_PROBLEM DESCRIPTION_. Put the entries, from the first line through the line containing "12: (339, 842)", into a Markdown table with the columns Row and Line. Give each line a number in Row and leave out any blank lines.

_Stored entries_.
--- begin ---
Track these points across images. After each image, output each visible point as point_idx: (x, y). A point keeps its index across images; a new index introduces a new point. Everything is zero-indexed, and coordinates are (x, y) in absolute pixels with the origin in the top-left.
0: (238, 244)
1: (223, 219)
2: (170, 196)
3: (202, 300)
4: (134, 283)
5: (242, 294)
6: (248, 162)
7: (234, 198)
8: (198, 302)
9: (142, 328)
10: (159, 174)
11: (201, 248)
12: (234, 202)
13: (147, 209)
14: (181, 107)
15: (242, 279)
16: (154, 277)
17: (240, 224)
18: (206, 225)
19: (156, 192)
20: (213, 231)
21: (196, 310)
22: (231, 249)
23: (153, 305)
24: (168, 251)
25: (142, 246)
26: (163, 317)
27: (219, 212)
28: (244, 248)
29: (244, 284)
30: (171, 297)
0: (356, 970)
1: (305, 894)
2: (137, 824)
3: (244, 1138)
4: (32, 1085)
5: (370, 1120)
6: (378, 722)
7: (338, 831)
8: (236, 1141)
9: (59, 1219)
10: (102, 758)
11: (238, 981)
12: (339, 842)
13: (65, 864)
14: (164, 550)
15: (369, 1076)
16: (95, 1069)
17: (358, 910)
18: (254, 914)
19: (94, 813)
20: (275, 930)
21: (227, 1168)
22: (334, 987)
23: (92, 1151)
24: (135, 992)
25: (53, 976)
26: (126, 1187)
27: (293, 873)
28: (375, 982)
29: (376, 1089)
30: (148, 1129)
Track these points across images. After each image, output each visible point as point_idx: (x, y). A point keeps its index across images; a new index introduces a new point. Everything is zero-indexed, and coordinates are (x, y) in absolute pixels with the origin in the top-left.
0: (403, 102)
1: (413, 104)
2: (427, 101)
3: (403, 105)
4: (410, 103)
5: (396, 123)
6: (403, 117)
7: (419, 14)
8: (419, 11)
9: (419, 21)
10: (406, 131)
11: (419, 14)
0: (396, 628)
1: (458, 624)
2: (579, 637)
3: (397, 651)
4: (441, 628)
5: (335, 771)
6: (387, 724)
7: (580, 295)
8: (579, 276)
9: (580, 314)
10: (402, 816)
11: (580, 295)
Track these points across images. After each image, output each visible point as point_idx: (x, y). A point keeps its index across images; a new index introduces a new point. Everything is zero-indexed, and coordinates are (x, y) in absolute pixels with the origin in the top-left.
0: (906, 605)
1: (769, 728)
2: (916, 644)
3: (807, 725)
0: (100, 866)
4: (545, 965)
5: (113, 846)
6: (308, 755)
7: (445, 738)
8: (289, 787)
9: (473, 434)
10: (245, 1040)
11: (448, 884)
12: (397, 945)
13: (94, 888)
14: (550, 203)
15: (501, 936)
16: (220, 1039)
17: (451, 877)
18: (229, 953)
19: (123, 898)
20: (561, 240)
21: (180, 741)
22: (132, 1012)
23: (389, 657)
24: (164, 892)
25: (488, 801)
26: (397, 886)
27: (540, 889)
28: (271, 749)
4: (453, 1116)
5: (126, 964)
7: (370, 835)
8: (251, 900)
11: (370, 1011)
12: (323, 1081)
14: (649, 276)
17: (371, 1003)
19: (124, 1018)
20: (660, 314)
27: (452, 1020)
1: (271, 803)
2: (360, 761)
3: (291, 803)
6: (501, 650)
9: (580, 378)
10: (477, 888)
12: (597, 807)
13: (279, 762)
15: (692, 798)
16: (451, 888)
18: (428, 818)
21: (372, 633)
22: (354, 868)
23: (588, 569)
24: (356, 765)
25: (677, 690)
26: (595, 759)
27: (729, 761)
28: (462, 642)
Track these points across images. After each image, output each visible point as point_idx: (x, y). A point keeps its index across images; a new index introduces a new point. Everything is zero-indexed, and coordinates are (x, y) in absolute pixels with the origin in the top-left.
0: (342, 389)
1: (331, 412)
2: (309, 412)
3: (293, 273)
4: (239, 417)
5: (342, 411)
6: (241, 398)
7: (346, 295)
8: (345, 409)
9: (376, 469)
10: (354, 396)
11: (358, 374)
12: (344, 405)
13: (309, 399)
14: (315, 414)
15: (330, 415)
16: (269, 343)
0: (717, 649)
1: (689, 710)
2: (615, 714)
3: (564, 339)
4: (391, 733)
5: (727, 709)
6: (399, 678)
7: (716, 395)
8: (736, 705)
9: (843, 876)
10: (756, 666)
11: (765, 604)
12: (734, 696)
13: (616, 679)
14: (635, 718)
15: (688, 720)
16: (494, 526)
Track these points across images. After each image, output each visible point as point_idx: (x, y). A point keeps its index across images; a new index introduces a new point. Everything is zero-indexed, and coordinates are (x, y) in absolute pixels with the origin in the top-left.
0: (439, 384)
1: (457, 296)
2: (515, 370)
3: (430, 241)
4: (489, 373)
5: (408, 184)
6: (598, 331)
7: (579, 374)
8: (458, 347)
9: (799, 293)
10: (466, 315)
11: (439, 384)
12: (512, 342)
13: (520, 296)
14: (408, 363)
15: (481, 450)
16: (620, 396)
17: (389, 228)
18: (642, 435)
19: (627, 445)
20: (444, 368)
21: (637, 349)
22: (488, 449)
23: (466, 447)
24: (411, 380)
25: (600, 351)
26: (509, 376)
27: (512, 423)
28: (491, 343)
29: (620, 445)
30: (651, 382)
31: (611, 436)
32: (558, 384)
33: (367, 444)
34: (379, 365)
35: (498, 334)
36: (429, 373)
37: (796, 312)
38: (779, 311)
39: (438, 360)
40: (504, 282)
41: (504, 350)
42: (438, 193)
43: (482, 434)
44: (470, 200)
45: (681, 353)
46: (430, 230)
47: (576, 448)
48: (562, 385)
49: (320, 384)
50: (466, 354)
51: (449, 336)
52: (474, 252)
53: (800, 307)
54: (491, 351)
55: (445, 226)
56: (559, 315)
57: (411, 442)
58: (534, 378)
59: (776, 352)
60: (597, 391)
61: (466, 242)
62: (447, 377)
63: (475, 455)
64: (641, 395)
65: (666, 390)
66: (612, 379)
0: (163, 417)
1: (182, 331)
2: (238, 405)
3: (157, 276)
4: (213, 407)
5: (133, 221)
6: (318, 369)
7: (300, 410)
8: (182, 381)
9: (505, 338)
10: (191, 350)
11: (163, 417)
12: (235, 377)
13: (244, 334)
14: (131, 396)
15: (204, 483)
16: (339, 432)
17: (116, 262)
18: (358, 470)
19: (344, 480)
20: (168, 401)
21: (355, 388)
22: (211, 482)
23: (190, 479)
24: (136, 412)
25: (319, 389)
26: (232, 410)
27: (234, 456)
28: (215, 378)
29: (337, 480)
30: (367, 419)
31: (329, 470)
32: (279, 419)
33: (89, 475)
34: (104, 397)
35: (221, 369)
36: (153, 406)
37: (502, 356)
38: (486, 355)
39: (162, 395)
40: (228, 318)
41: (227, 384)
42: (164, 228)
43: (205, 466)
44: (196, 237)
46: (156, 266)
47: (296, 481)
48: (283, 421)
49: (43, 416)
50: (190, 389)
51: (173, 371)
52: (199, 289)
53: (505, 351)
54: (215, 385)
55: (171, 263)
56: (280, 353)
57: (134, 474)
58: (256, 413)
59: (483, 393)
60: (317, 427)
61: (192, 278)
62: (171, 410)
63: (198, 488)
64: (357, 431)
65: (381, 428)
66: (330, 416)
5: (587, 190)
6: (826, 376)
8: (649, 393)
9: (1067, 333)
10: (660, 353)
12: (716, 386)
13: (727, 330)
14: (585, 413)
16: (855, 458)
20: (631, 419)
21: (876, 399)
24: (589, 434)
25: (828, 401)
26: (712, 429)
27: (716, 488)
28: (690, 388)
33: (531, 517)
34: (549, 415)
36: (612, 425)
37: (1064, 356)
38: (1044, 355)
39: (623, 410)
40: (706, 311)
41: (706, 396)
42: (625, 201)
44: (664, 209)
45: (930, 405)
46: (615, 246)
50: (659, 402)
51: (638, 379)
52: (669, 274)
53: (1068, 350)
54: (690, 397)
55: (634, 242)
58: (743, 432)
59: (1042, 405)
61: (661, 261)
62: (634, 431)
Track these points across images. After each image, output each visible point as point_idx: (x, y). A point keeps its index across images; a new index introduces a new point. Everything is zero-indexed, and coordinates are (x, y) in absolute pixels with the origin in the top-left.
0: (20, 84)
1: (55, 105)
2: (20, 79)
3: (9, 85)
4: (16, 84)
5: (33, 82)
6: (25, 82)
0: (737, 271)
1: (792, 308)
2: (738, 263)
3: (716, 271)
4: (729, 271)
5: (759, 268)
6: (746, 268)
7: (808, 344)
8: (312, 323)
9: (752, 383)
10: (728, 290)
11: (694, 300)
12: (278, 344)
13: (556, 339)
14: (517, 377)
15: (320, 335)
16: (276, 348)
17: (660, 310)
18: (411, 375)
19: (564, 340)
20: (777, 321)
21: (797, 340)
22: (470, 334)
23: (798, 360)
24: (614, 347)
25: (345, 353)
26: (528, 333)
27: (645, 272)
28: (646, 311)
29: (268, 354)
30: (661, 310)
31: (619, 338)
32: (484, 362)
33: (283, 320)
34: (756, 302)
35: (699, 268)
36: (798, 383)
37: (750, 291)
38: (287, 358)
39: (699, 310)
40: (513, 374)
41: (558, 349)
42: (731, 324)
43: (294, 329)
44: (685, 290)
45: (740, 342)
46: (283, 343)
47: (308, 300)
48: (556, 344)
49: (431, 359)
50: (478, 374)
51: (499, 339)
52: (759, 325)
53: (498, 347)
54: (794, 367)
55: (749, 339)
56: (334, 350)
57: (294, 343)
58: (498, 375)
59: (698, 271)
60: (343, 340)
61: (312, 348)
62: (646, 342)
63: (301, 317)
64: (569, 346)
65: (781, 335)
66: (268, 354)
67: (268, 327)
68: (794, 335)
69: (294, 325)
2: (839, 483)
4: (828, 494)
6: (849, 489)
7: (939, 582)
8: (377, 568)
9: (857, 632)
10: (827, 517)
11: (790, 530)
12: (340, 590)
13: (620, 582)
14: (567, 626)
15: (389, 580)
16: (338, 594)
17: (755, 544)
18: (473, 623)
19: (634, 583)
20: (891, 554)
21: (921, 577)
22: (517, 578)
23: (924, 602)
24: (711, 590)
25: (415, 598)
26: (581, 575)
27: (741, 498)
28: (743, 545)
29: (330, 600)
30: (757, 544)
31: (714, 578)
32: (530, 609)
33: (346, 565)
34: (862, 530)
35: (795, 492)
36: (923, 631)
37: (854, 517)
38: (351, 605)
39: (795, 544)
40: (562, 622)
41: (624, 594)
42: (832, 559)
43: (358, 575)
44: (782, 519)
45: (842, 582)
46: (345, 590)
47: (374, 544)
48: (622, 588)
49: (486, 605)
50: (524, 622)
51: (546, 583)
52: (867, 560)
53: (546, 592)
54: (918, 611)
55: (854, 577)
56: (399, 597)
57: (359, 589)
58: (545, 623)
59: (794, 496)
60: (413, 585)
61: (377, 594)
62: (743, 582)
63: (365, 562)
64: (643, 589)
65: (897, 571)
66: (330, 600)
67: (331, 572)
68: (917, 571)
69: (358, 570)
--- end ---
_WORKED SOLUTION_.
| Row | Line |
|---|---|
| 1 | Track these points across images. After each image, output each visible point as point_idx: (x, y). A point keeps its index across images; a new index introduces a new point. Everything is zero-indexed, and coordinates are (x, y) in absolute pixels with the origin in the top-left. |
| 2 | 0: (238, 244) |
| 3 | 1: (223, 219) |
| 4 | 2: (170, 196) |
| 5 | 3: (202, 300) |
| 6 | 4: (134, 283) |
| 7 | 5: (242, 294) |
| 8 | 6: (248, 162) |
| 9 | 7: (234, 198) |
| 10 | 8: (198, 302) |
| 11 | 9: (142, 328) |
| 12 | 10: (159, 174) |
| 13 | 11: (201, 248) |
| 14 | 12: (234, 202) |
| 15 | 13: (147, 209) |
| 16 | 14: (181, 107) |
| 17 | 15: (242, 279) |
| 18 | 16: (154, 277) |
| 19 | 17: (240, 224) |
| 20 | 18: (206, 225) |
| 21 | 19: (156, 192) |
| 22 | 20: (213, 231) |
| 23 | 21: (196, 310) |
| 24 | 22: (231, 249) |
| 25 | 23: (153, 305) |
| 26 | 24: (168, 251) |
| 27 | 25: (142, 246) |
| 28 | 26: (163, 317) |
| 29 | 27: (219, 212) |
| 30 | 28: (244, 248) |
| 31 | 29: (244, 284) |
| 32 | 30: (171, 297) |
| 33 | 0: (356, 970) |
| 34 | 1: (305, 894) |
| 35 | 2: (137, 824) |
| 36 | 3: (244, 1138) |
| 37 | 4: (32, 1085) |
| 38 | 5: (370, 1120) |
| 39 | 6: (378, 722) |
| 40 | 7: (338, 831) |
| 41 | 8: (236, 1141) |
| 42 | 9: (59, 1219) |
| 43 | 10: (102, 758) |
| 44 | 11: (238, 981) |
| 45 | 12: (339, 842) |